→ **Task description**: Within the listing below, please copy exactly the lines between the line holding "(431, 194) = (266, 193): pink" and the line holding "(846, 249) = (601, 192): blue", inclusive.

→ **Source information**:
↓↓↓

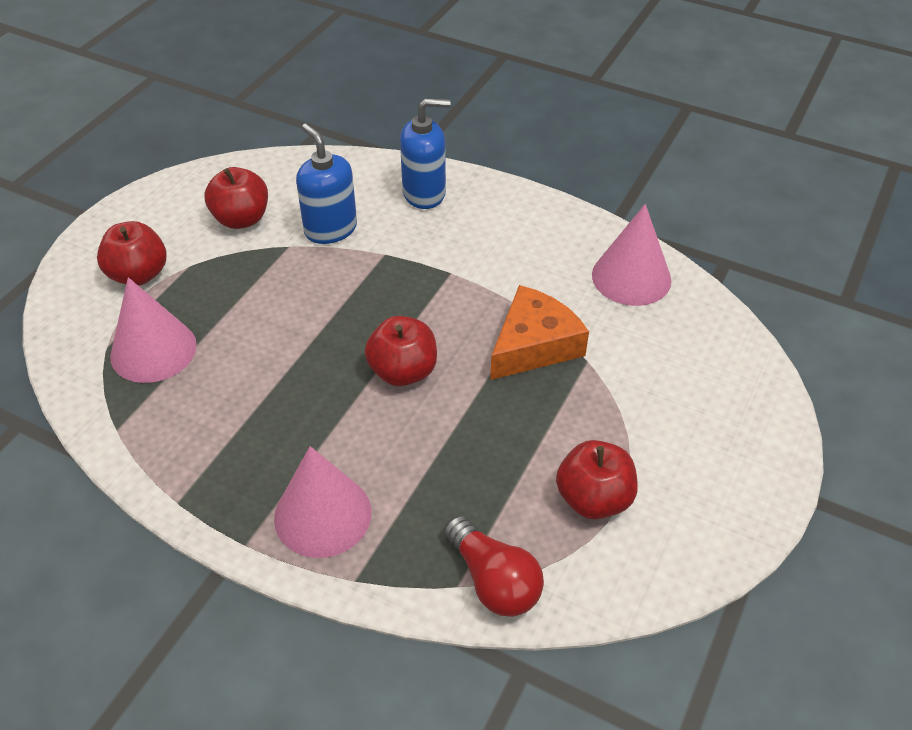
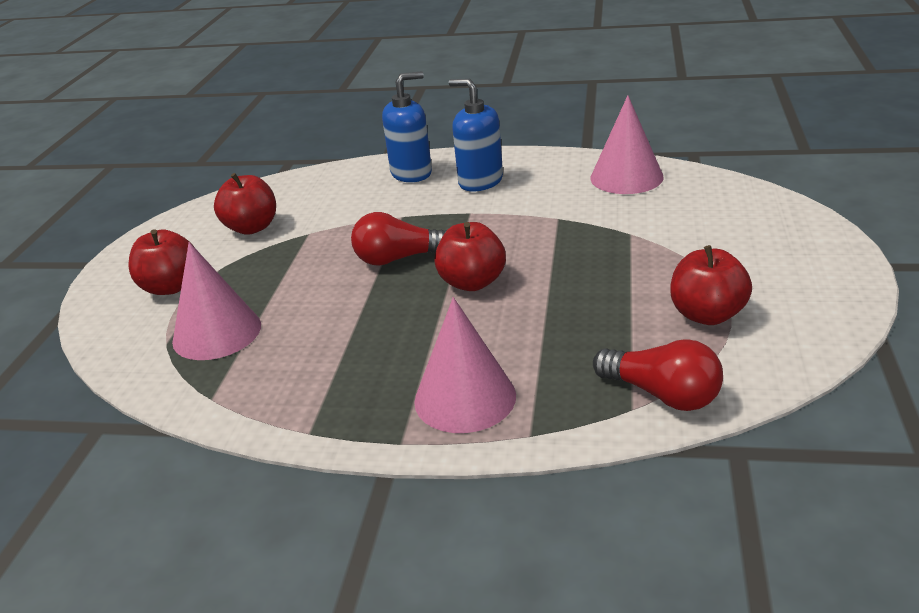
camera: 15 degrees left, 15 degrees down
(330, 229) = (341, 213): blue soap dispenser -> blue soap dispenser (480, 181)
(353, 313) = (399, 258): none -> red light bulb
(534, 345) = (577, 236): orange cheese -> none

↑↑↑
↓↓↓

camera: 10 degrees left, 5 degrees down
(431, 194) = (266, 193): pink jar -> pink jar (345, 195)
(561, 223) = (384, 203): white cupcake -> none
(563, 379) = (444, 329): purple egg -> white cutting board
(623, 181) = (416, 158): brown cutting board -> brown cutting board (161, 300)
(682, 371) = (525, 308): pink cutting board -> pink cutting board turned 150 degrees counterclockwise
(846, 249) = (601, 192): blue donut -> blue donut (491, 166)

↑↑↑

→ **Written solution**:
(431, 194) = (266, 193): pink jar -> pink jar (345, 195)
(561, 223) = (384, 203): white cupcake -> none
(563, 379) = (444, 329): purple egg -> white cutting board
(623, 181) = (416, 158): brown cutting board -> brown cutting board (161, 300)
(682, 371) = (525, 308): pink cutting board -> pink cutting board turned 150 degrees counterclockwise
(846, 249) = (601, 192): blue donut -> blue donut (491, 166)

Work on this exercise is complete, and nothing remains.